Given entries:
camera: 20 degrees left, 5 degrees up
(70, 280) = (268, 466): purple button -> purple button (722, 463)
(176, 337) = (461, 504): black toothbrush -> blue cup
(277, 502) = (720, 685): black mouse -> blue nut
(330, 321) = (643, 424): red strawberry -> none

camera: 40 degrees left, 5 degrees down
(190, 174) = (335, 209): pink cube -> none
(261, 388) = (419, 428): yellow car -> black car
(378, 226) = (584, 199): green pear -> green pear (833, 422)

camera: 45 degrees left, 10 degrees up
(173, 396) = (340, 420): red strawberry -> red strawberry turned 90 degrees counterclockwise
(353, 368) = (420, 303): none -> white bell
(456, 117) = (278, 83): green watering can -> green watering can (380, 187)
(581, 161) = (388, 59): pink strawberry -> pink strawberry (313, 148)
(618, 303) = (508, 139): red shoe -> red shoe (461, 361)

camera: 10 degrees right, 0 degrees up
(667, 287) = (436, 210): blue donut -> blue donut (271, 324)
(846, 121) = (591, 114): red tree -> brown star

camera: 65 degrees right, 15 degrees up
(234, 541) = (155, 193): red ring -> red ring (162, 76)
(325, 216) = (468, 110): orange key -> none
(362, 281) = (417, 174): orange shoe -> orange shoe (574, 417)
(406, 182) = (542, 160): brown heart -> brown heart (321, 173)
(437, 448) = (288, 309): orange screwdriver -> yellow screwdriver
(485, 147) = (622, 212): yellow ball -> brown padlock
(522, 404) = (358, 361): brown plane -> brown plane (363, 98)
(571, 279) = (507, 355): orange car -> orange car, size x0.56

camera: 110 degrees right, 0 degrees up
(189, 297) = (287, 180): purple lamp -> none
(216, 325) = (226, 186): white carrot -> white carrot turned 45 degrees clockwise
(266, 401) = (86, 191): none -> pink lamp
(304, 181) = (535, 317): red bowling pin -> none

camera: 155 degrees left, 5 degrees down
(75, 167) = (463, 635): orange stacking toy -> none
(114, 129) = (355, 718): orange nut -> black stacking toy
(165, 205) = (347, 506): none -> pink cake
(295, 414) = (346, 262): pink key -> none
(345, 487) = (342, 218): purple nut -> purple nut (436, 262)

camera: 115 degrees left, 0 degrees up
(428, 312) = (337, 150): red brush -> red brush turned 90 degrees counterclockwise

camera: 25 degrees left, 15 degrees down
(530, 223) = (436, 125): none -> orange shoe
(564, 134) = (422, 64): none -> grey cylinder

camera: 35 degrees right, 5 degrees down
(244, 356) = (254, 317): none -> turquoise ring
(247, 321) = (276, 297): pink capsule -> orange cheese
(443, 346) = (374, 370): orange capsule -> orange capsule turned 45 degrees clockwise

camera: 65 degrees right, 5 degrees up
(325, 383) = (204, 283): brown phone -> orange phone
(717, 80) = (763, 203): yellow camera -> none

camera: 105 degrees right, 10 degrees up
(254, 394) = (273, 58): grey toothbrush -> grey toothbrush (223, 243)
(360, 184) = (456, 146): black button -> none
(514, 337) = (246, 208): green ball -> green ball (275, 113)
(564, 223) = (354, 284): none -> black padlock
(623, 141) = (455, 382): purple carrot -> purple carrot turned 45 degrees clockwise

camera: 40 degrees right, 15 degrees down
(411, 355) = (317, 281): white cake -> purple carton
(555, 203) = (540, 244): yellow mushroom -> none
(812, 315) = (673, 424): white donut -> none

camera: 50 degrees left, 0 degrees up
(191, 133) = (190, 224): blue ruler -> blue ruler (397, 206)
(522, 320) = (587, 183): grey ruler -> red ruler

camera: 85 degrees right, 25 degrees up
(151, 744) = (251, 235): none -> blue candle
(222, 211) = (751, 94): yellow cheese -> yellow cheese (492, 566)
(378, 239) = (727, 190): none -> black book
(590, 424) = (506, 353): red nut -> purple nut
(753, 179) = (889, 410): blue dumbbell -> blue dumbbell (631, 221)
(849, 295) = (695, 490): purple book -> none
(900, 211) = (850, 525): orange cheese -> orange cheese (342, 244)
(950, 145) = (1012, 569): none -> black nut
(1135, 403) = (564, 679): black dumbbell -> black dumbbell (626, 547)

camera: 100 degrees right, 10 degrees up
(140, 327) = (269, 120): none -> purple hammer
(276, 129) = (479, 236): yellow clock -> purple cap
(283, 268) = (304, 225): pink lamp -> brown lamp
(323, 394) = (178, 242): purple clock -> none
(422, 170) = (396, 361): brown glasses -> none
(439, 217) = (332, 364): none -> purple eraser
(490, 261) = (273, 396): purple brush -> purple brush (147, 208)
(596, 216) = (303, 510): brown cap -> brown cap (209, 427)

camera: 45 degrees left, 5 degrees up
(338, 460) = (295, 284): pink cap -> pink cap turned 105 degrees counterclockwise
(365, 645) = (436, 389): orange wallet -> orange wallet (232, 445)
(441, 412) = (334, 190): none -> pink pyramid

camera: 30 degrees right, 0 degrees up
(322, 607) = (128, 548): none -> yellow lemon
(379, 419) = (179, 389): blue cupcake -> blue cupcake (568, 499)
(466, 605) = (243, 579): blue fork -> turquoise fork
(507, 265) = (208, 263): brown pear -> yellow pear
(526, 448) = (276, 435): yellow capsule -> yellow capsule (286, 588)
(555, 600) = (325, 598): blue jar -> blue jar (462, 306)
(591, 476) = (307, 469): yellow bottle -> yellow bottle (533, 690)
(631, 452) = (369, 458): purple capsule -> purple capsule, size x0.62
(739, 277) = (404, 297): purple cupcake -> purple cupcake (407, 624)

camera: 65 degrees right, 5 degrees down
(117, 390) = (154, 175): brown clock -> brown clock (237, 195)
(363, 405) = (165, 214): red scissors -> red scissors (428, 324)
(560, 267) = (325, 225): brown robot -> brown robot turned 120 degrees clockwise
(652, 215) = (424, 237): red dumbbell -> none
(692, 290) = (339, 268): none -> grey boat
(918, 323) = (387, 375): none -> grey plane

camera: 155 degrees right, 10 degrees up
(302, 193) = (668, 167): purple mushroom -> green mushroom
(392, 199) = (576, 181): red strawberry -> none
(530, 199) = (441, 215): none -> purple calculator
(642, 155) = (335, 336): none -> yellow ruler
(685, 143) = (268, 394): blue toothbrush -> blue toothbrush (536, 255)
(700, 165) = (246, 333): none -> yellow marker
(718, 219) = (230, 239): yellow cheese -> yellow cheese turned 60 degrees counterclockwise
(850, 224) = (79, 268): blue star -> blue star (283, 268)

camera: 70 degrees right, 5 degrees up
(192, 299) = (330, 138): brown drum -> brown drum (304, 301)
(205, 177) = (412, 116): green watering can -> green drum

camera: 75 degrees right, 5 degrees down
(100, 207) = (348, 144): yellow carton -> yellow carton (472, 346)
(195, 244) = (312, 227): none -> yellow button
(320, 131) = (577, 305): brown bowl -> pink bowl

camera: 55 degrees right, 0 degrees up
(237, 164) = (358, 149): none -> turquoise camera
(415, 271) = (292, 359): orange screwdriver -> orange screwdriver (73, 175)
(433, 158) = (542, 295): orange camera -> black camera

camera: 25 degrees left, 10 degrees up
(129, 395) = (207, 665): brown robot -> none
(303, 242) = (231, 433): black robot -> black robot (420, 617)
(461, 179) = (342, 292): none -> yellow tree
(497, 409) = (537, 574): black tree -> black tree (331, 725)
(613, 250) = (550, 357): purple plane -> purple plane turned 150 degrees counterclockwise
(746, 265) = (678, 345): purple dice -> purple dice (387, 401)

What the task requires: Only the lines above starting with the one with "(360, 184) = (456, 146): black button -> none" and going through the one with "(222, 211) = (751, 94): yellow" are to be copied, word for word and with both ends kept.

Output below:
(360, 184) = (456, 146): black button -> none
(514, 337) = (246, 208): green ball -> green ball (275, 113)
(564, 223) = (354, 284): none -> black padlock
(623, 141) = (455, 382): purple carrot -> purple carrot turned 45 degrees clockwise

camera: 40 degrees right, 15 degrees down
(411, 355) = (317, 281): white cake -> purple carton
(555, 203) = (540, 244): yellow mushroom -> none
(812, 315) = (673, 424): white donut -> none

camera: 50 degrees left, 0 degrees up
(191, 133) = (190, 224): blue ruler -> blue ruler (397, 206)
(522, 320) = (587, 183): grey ruler -> red ruler

camera: 85 degrees right, 25 degrees up
(151, 744) = (251, 235): none -> blue candle
(222, 211) = (751, 94): yellow cheese -> yellow cheese (492, 566)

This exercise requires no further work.